PROBLEM DESCRIPTION.
The listing below must be reproduced in full, exactly as written.

MATERIAL PROVIDED.
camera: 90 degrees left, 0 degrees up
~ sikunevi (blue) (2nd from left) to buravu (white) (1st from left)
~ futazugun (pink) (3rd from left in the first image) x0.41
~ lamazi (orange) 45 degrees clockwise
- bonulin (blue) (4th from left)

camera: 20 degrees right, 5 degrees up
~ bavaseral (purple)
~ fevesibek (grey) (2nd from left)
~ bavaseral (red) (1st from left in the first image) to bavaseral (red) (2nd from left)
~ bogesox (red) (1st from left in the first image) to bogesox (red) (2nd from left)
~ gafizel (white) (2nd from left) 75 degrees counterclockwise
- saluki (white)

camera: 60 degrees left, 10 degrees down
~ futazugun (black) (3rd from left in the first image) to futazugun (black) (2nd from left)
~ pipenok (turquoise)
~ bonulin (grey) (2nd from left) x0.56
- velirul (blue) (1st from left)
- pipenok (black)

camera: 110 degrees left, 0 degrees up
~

EXPECTED OUTPUT.
camera: 90 degrees left, 0 degrees up
~ sikunevi (blue) (2nd from left) to buravu (white) (1st from left)
~ futazugun (pink) (3rd from left in the first image) x0.41
~ lamazi (orange) 45 degrees clockwise
- bonulin (blue) (4th from left)

camera: 20 degrees right, 5 degrees up
~ bavaseral (purple)
~ fevesibek (grey) (2nd from left)
~ bavaseral (red) (1st from left in the first image) to bavaseral (red) (2nd from left)
~ bogesox (red) (1st from left in the first image) to bogesox (red) (2nd from left)
~ gafizel (white) (2nd from left) 75 degrees counterclockwise
- saluki (white)

camera: 60 degrees left, 10 degrees down
~ futazugun (black) (3rd from left in the first image) to futazugun (black) (2nd from left)
~ pipenok (turquoise)
~ bonulin (grey) (2nd from left) x0.56
- velirul (blue) (1st from left)
- pipenok (black)

camera: 110 degrees left, 0 degrees up
~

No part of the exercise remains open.